> **Your goal**:
Restate every line below word for word, but drop each picture.

> **Collected material**:
*-*-*

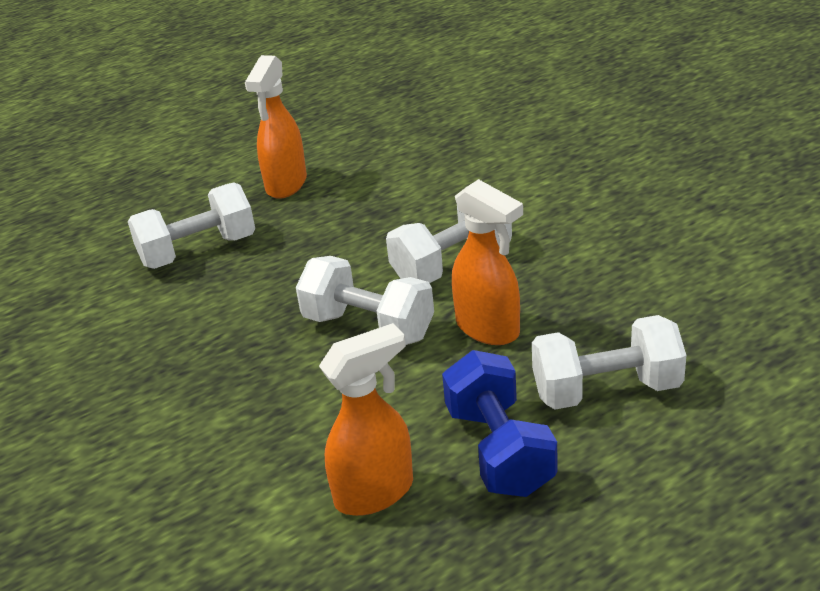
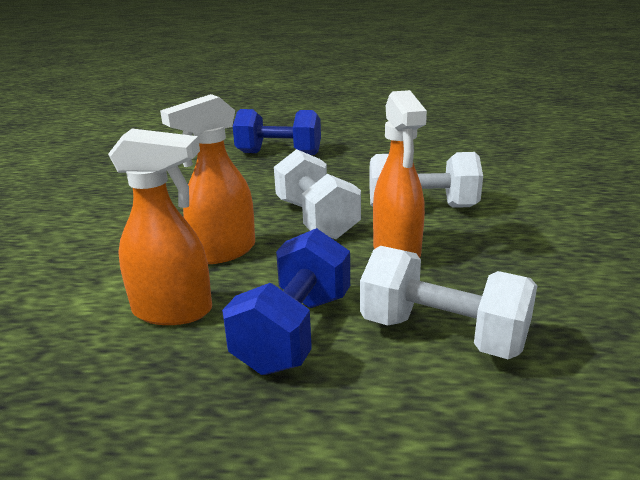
camera: 35 degrees right, 10 degrees down
(198, 251) = (279, 153): white dumbbell -> blue dumbbell
(286, 184) = (370, 142): orange spray bottle -> orange spray bottle (223, 252)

*-*-*

> **Written answer**:
camera: 35 degrees right, 10 degrees down
(198, 251) = (279, 153): white dumbbell -> blue dumbbell
(286, 184) = (370, 142): orange spray bottle -> orange spray bottle (223, 252)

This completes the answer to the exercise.